Prompt: Print, from the listing below, the lines starting at the line containing "(437, 391) = (238, 484): green" and ending at the line containing "(556, 147) = (418, 278): red", exactly as they stand, and print nothing else.

Entries supplied:

= Beginning of Section =

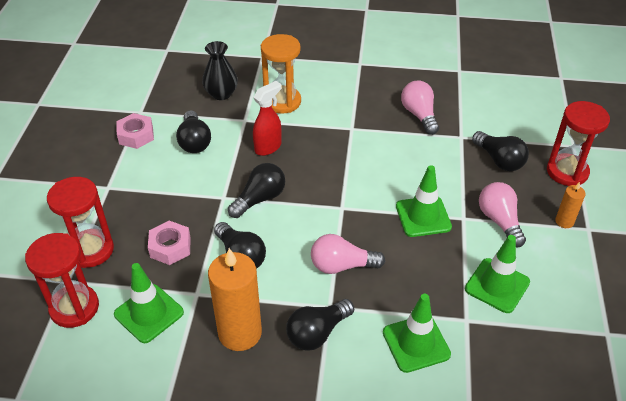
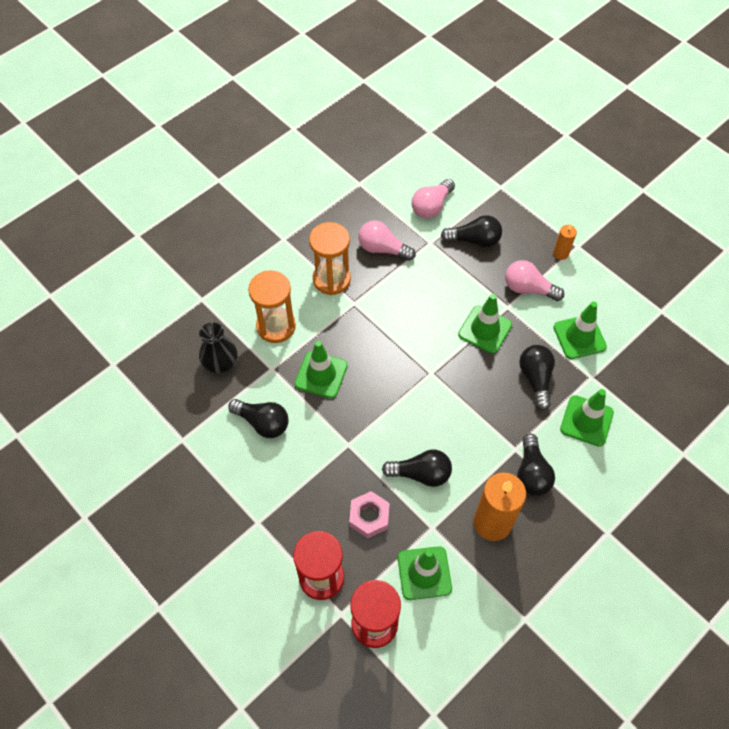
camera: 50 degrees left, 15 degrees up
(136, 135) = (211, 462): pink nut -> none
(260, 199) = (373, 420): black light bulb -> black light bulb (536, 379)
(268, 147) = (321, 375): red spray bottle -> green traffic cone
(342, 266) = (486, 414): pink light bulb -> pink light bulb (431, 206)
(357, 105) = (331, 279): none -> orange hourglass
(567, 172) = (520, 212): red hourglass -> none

= End of Section =
= Beginning of Section =

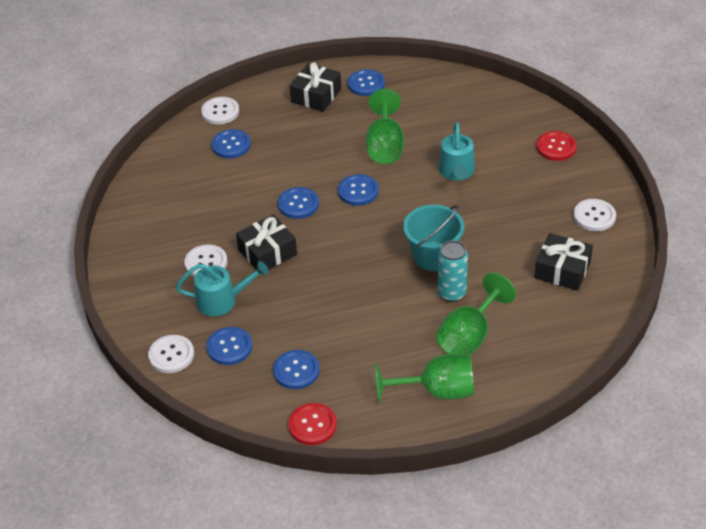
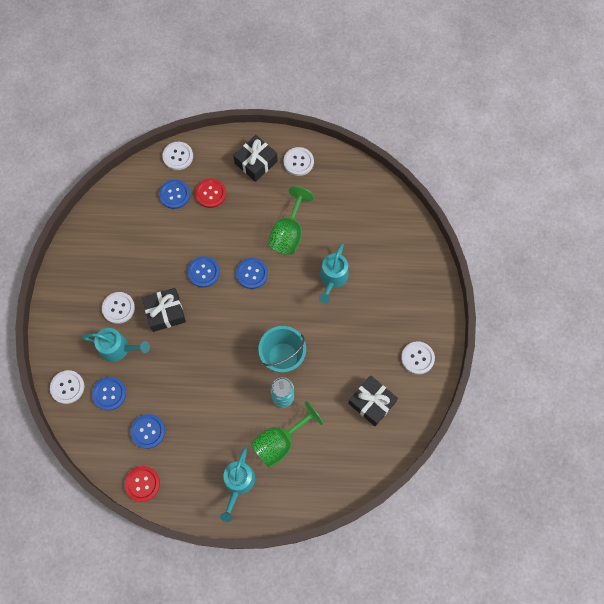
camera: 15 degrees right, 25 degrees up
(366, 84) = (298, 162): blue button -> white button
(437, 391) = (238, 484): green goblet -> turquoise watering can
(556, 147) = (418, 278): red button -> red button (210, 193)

= End of Section =

Response area:
(437, 391) = (238, 484): green goblet -> turquoise watering can
(556, 147) = (418, 278): red button -> red button (210, 193)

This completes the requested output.